## [Material provided]

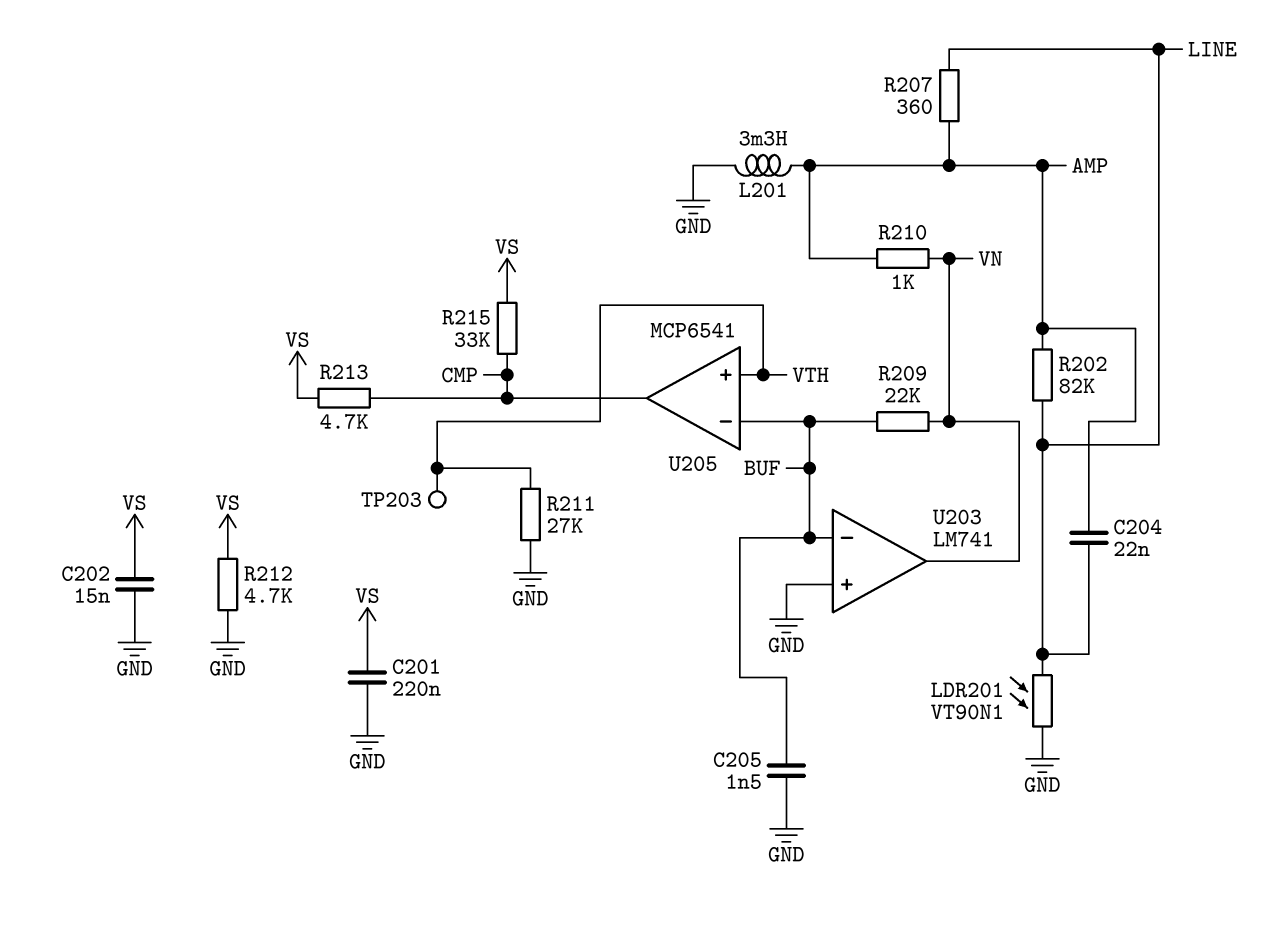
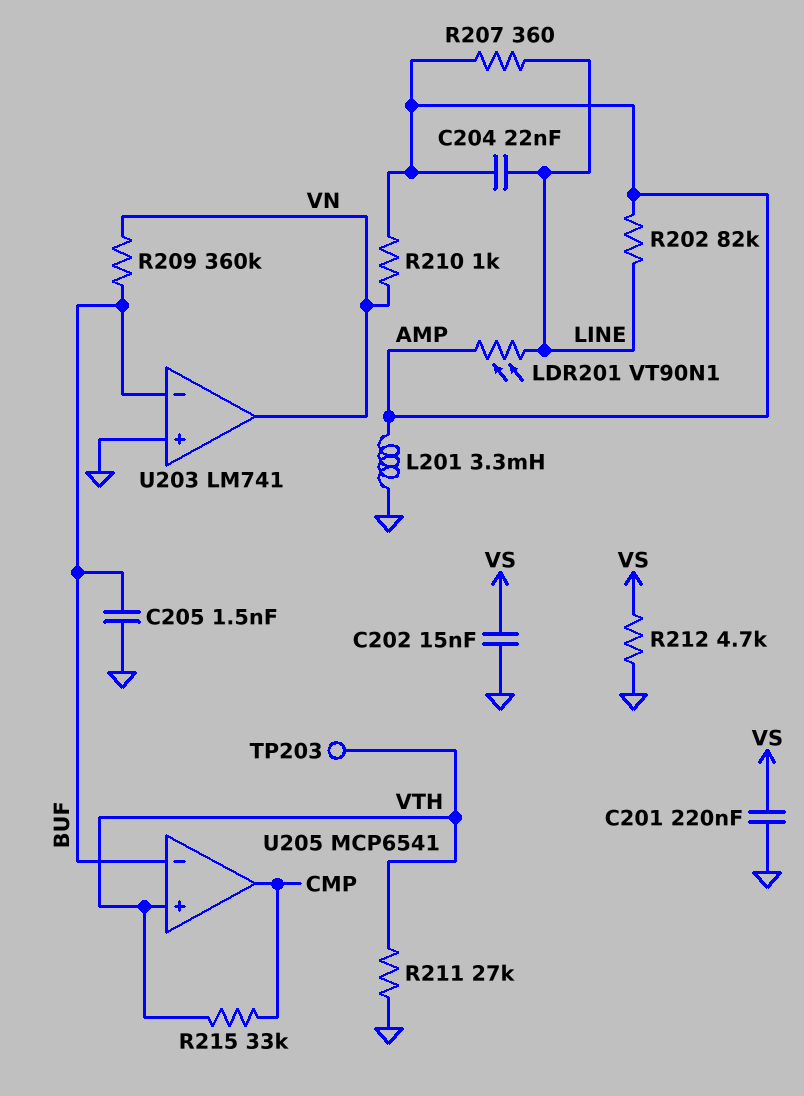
LDR201: VT90N1 (GND, LINE) -> VT90N1 (AMP, LINE)
R209: 22k (BUF, VN) -> 360k (BUF, VN)
R213: 4.7k (CMP, VS) -> none
R215: 33k (CMP, VS) -> 33k (CMP, VTH)

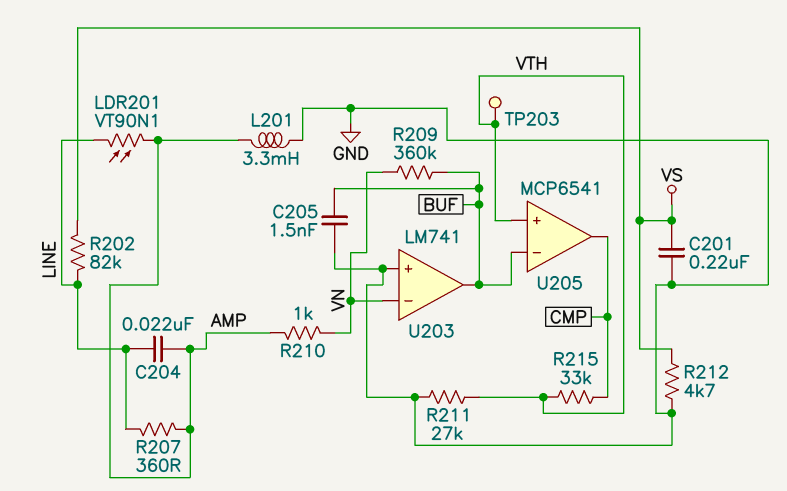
C202: 15nF (GND, VS) -> none
R202: 82k (AMP, LINE) -> 82k (LINE, VS)
U203 pin in-: BUF -> VN
U203 pin out: VN -> BUF

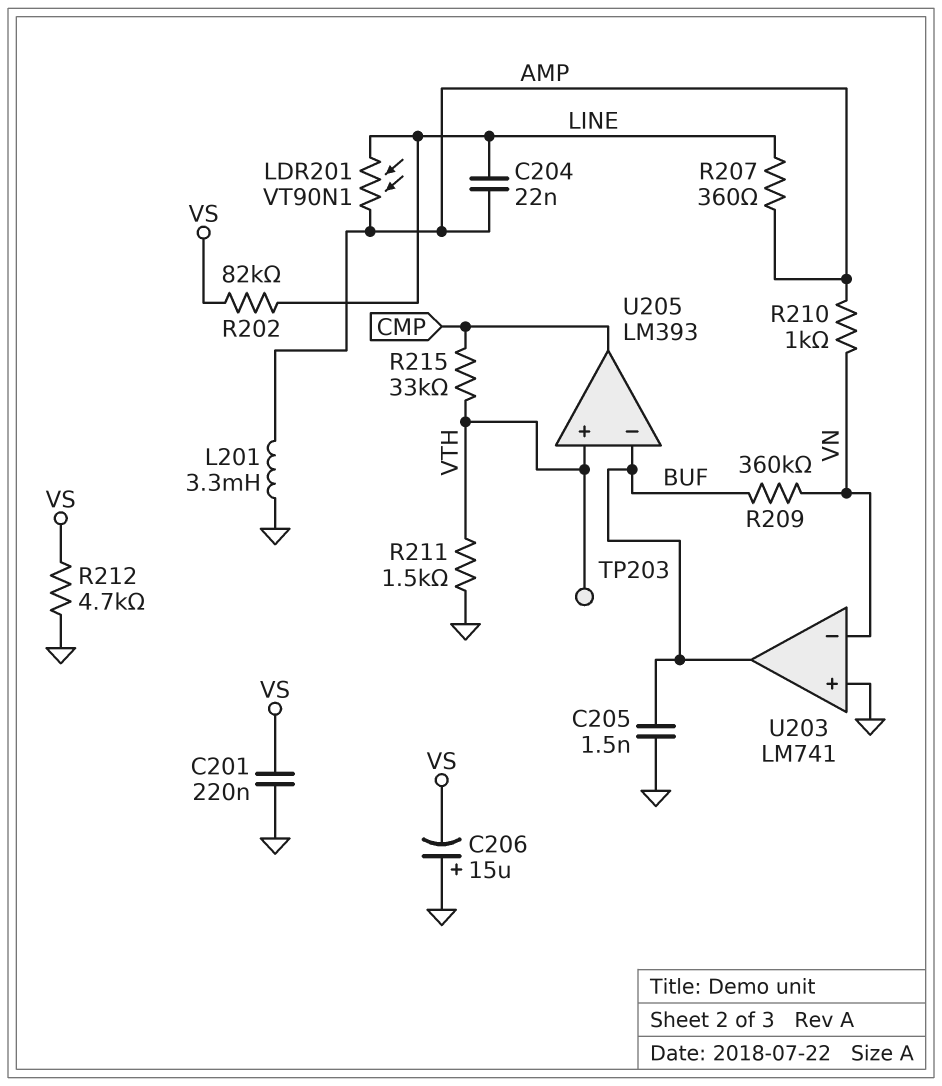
C206: none -> 15uF (plus GND, minus VS)
R211: 27k (GND, VTH) -> 1.5k (GND, VTH)
U205: MCP6541 -> LM393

## [Assignment]
Pictures stay out; reproduce exactly the lines from the one containing "R215: 33k (CMP, VS) -> 33k (CMP, VTH)" through the end of the data.

## [Task solution]
R215: 33k (CMP, VS) -> 33k (CMP, VTH)

C202: 15nF (GND, VS) -> none
R202: 82k (AMP, LINE) -> 82k (LINE, VS)
U203 pin in-: BUF -> VN
U203 pin out: VN -> BUF

C206: none -> 15uF (plus GND, minus VS)
R211: 27k (GND, VTH) -> 1.5k (GND, VTH)
U205: MCP6541 -> LM393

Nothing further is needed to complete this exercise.